_PROBLEM REQUIREMENTS:_
Would you mind restating all of the records word for word, skipping the pictures?

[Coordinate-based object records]
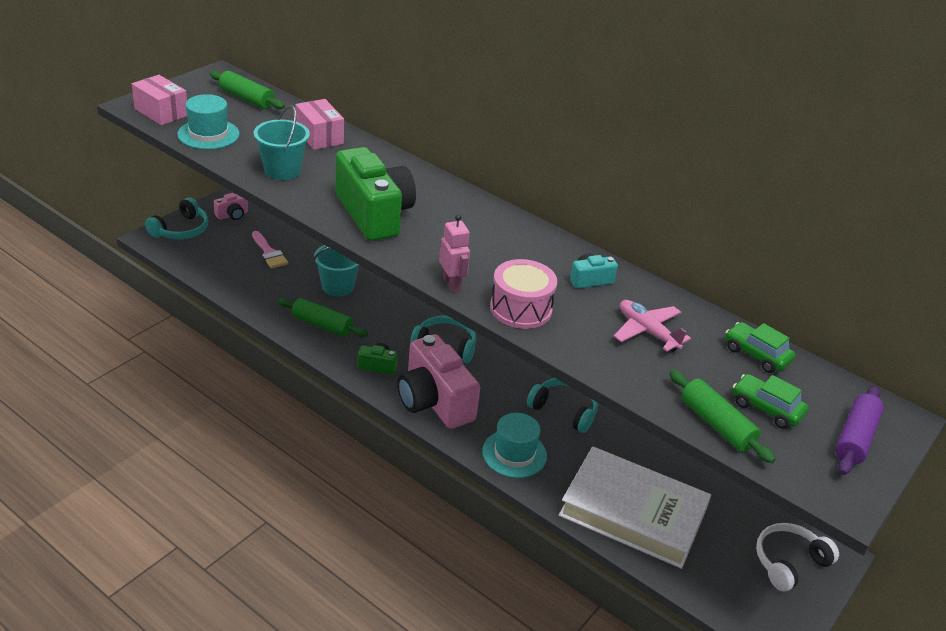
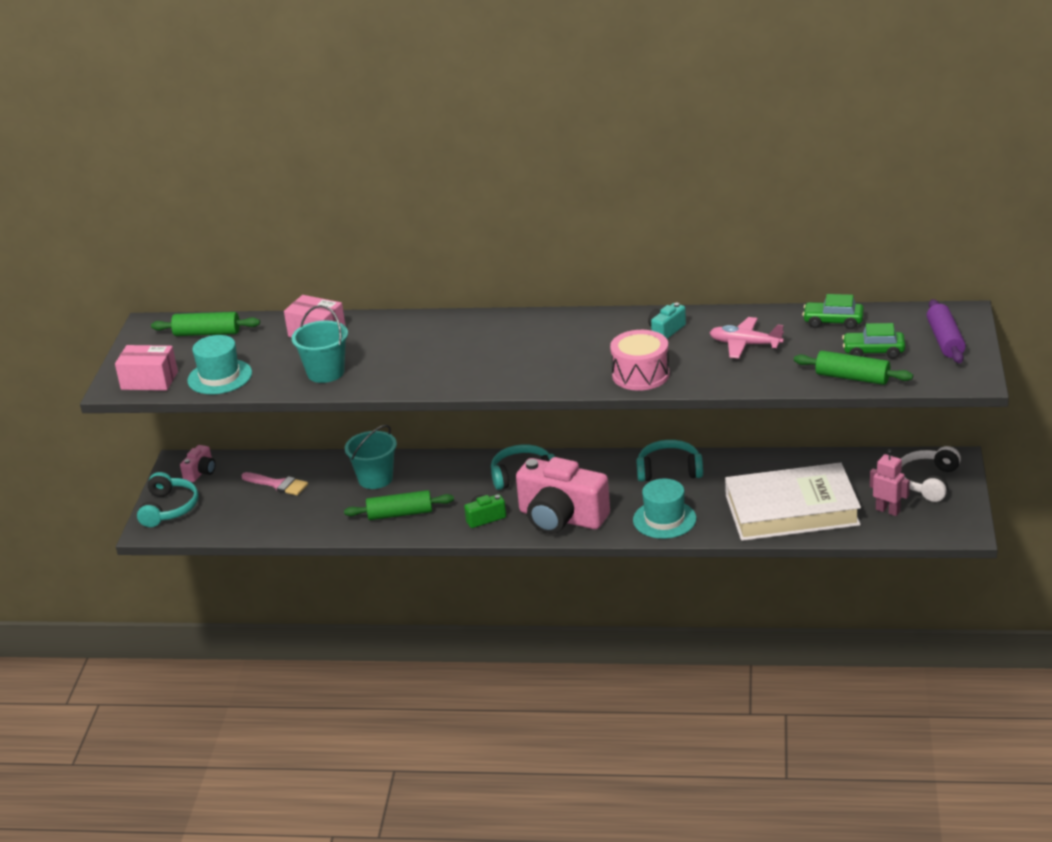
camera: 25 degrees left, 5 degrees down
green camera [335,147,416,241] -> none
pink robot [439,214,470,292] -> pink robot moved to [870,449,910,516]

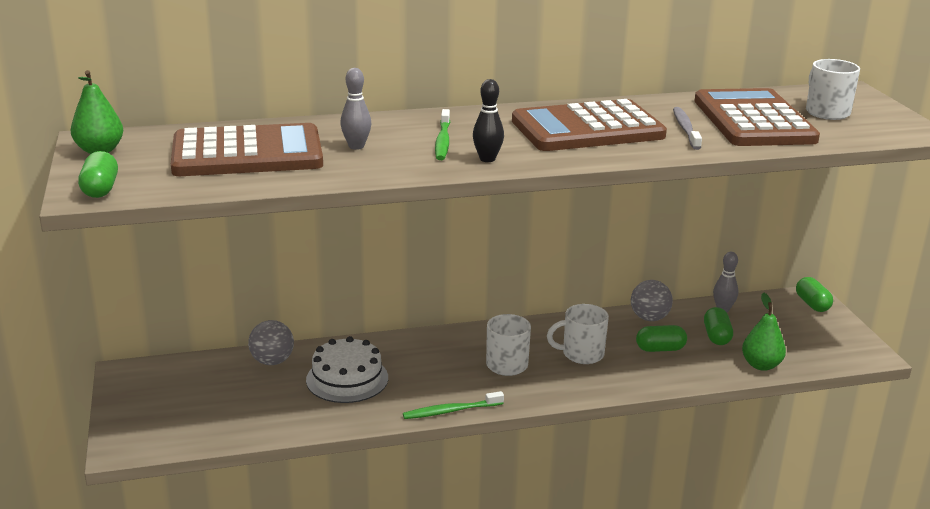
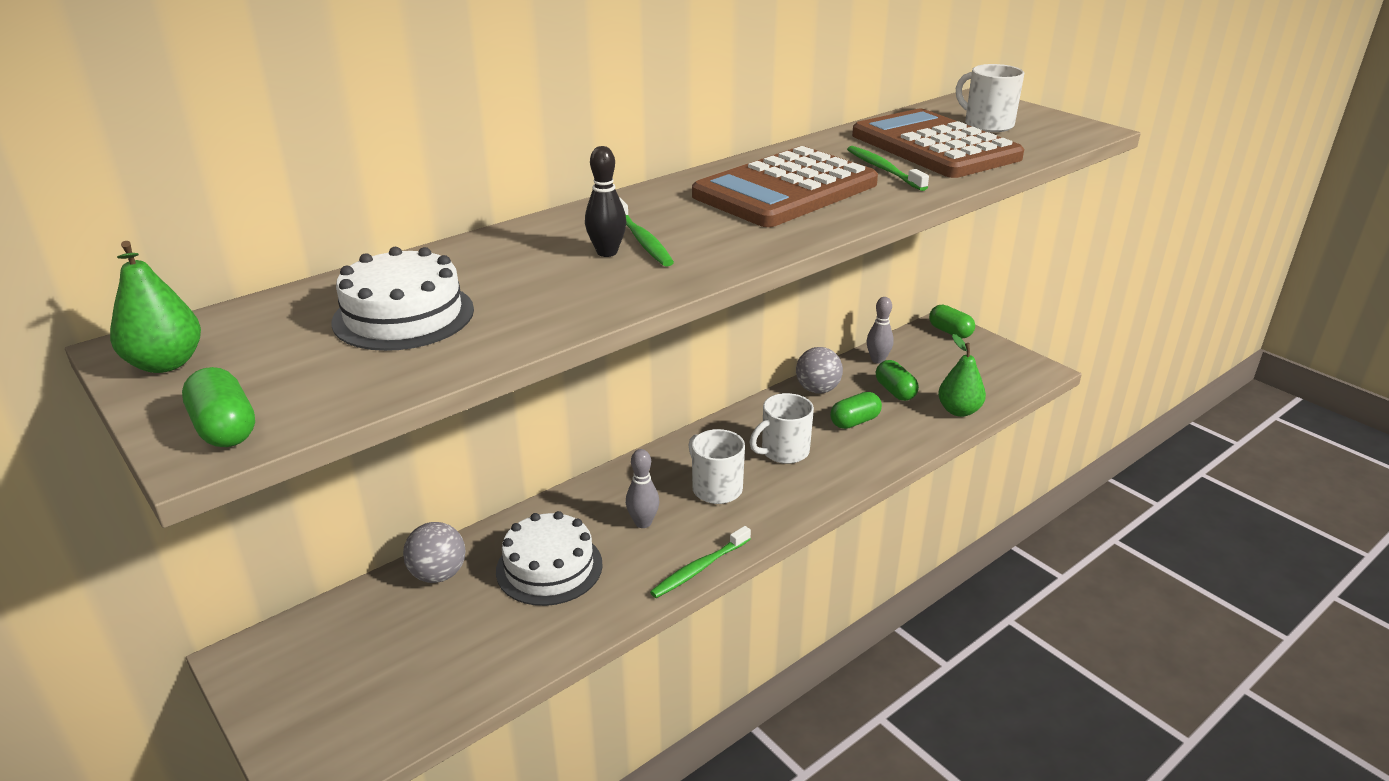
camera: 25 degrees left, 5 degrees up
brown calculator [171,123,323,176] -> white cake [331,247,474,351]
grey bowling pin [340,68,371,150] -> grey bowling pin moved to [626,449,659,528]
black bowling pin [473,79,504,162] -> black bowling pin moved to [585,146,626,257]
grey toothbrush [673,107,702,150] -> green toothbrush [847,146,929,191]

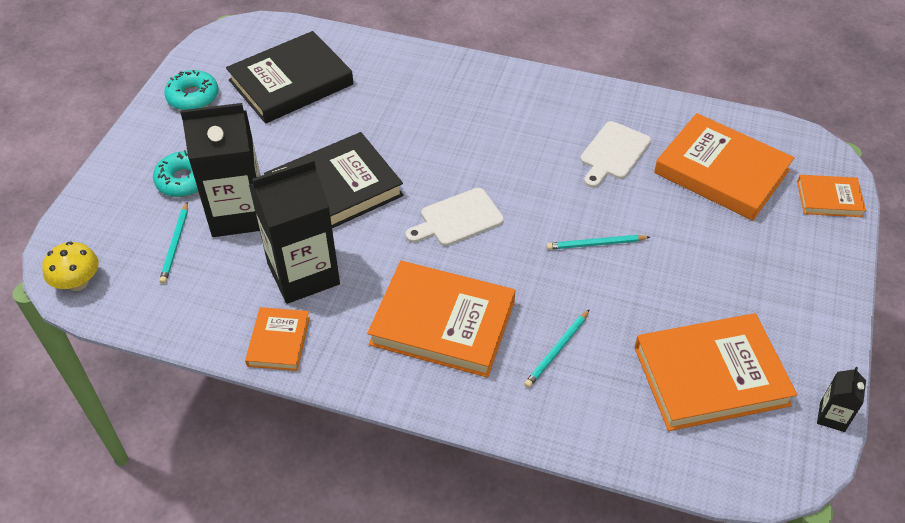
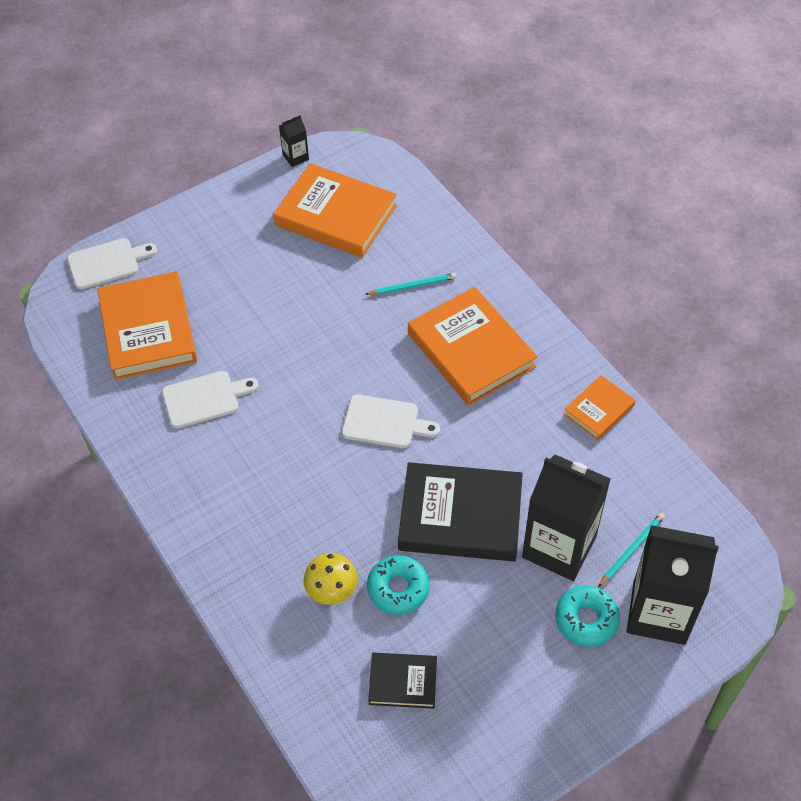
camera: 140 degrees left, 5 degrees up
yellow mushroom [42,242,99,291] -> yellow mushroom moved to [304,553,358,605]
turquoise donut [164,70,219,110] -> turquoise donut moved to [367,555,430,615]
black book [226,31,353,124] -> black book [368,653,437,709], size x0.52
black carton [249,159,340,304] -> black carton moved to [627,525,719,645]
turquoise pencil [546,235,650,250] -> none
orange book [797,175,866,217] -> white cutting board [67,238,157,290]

_WRITTEN RESPONSE:_
camera: 25 degrees left, 5 degrees down
green camera [335,147,416,241] -> none
pink robot [439,214,470,292] -> pink robot moved to [870,449,910,516]

camera: 25 degrees left, 5 degrees up
brown calculator [171,123,323,176] -> white cake [331,247,474,351]
grey bowling pin [340,68,371,150] -> grey bowling pin moved to [626,449,659,528]
black bowling pin [473,79,504,162] -> black bowling pin moved to [585,146,626,257]
grey toothbrush [673,107,702,150] -> green toothbrush [847,146,929,191]

camera: 140 degrees left, 5 degrees up
yellow mushroom [42,242,99,291] -> yellow mushroom moved to [304,553,358,605]
turquoise donut [164,70,219,110] -> turquoise donut moved to [367,555,430,615]
black book [226,31,353,124] -> black book [368,653,437,709], size x0.52
black carton [249,159,340,304] -> black carton moved to [627,525,719,645]
turquoise pencil [546,235,650,250] -> none
orange book [797,175,866,217] -> white cutting board [67,238,157,290]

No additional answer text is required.